## What you need to do:
Write out every entry below word for word, leaving nothing out.

## Available data:
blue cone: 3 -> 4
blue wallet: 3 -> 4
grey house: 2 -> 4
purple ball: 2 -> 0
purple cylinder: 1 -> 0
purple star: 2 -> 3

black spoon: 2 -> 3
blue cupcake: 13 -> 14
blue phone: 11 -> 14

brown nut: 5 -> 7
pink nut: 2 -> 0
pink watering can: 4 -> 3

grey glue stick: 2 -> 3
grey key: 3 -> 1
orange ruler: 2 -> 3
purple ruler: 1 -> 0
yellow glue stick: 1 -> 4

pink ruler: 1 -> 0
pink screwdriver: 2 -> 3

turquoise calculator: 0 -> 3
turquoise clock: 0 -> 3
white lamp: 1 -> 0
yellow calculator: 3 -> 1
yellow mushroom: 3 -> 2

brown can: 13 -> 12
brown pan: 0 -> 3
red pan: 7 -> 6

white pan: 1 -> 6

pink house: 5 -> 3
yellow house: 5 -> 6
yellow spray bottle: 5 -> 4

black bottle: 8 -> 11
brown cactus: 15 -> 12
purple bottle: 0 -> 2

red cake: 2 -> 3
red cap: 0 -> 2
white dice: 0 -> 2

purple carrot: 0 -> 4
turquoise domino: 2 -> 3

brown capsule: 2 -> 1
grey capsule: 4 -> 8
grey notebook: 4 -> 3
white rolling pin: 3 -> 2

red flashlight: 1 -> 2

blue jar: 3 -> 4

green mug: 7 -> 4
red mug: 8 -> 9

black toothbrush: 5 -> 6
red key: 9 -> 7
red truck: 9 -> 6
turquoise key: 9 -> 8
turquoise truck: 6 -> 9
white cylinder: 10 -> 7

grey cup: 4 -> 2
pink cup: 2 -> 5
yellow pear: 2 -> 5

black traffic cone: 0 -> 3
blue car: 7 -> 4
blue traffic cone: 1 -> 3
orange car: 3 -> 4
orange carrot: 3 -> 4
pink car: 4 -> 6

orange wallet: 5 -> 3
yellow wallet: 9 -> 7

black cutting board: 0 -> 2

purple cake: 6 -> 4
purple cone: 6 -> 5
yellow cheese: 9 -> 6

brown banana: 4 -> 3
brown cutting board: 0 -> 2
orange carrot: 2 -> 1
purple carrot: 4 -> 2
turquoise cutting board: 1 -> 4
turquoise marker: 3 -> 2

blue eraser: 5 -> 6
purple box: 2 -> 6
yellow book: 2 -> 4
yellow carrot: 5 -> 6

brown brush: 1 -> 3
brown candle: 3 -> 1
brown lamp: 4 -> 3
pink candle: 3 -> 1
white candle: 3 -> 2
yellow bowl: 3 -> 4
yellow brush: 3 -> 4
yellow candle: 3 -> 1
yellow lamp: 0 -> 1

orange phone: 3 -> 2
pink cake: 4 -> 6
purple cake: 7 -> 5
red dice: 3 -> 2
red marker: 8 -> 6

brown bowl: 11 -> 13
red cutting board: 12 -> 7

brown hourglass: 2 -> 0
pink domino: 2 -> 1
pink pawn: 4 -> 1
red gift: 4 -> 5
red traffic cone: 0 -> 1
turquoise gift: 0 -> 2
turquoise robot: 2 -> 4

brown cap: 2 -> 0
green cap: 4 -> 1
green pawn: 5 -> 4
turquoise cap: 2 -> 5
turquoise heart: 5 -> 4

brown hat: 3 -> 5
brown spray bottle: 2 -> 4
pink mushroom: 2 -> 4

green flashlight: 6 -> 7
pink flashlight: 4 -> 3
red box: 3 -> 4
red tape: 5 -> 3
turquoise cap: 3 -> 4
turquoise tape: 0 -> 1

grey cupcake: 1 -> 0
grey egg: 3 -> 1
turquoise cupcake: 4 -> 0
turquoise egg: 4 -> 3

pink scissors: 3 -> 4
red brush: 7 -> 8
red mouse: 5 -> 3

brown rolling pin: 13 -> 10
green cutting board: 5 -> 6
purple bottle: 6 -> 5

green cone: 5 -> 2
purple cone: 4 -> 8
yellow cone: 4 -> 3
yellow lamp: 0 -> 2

## Response:
blue cone: 3 -> 4
blue wallet: 3 -> 4
grey house: 2 -> 4
purple ball: 2 -> 0
purple cylinder: 1 -> 0
purple star: 2 -> 3

black spoon: 2 -> 3
blue cupcake: 13 -> 14
blue phone: 11 -> 14

brown nut: 5 -> 7
pink nut: 2 -> 0
pink watering can: 4 -> 3

grey glue stick: 2 -> 3
grey key: 3 -> 1
orange ruler: 2 -> 3
purple ruler: 1 -> 0
yellow glue stick: 1 -> 4

pink ruler: 1 -> 0
pink screwdriver: 2 -> 3

turquoise calculator: 0 -> 3
turquoise clock: 0 -> 3
white lamp: 1 -> 0
yellow calculator: 3 -> 1
yellow mushroom: 3 -> 2

brown can: 13 -> 12
brown pan: 0 -> 3
red pan: 7 -> 6

white pan: 1 -> 6

pink house: 5 -> 3
yellow house: 5 -> 6
yellow spray bottle: 5 -> 4

black bottle: 8 -> 11
brown cactus: 15 -> 12
purple bottle: 0 -> 2

red cake: 2 -> 3
red cap: 0 -> 2
white dice: 0 -> 2

purple carrot: 0 -> 4
turquoise domino: 2 -> 3

brown capsule: 2 -> 1
grey capsule: 4 -> 8
grey notebook: 4 -> 3
white rolling pin: 3 -> 2

red flashlight: 1 -> 2

blue jar: 3 -> 4

green mug: 7 -> 4
red mug: 8 -> 9

black toothbrush: 5 -> 6
red key: 9 -> 7
red truck: 9 -> 6
turquoise key: 9 -> 8
turquoise truck: 6 -> 9
white cylinder: 10 -> 7

grey cup: 4 -> 2
pink cup: 2 -> 5
yellow pear: 2 -> 5

black traffic cone: 0 -> 3
blue car: 7 -> 4
blue traffic cone: 1 -> 3
orange car: 3 -> 4
orange carrot: 3 -> 4
pink car: 4 -> 6

orange wallet: 5 -> 3
yellow wallet: 9 -> 7

black cutting board: 0 -> 2

purple cake: 6 -> 4
purple cone: 6 -> 5
yellow cheese: 9 -> 6

brown banana: 4 -> 3
brown cutting board: 0 -> 2
orange carrot: 2 -> 1
purple carrot: 4 -> 2
turquoise cutting board: 1 -> 4
turquoise marker: 3 -> 2

blue eraser: 5 -> 6
purple box: 2 -> 6
yellow book: 2 -> 4
yellow carrot: 5 -> 6

brown brush: 1 -> 3
brown candle: 3 -> 1
brown lamp: 4 -> 3
pink candle: 3 -> 1
white candle: 3 -> 2
yellow bowl: 3 -> 4
yellow brush: 3 -> 4
yellow candle: 3 -> 1
yellow lamp: 0 -> 1

orange phone: 3 -> 2
pink cake: 4 -> 6
purple cake: 7 -> 5
red dice: 3 -> 2
red marker: 8 -> 6

brown bowl: 11 -> 13
red cutting board: 12 -> 7

brown hourglass: 2 -> 0
pink domino: 2 -> 1
pink pawn: 4 -> 1
red gift: 4 -> 5
red traffic cone: 0 -> 1
turquoise gift: 0 -> 2
turquoise robot: 2 -> 4

brown cap: 2 -> 0
green cap: 4 -> 1
green pawn: 5 -> 4
turquoise cap: 2 -> 5
turquoise heart: 5 -> 4

brown hat: 3 -> 5
brown spray bottle: 2 -> 4
pink mushroom: 2 -> 4

green flashlight: 6 -> 7
pink flashlight: 4 -> 3
red box: 3 -> 4
red tape: 5 -> 3
turquoise cap: 3 -> 4
turquoise tape: 0 -> 1

grey cupcake: 1 -> 0
grey egg: 3 -> 1
turquoise cupcake: 4 -> 0
turquoise egg: 4 -> 3

pink scissors: 3 -> 4
red brush: 7 -> 8
red mouse: 5 -> 3

brown rolling pin: 13 -> 10
green cutting board: 5 -> 6
purple bottle: 6 -> 5

green cone: 5 -> 2
purple cone: 4 -> 8
yellow cone: 4 -> 3
yellow lamp: 0 -> 2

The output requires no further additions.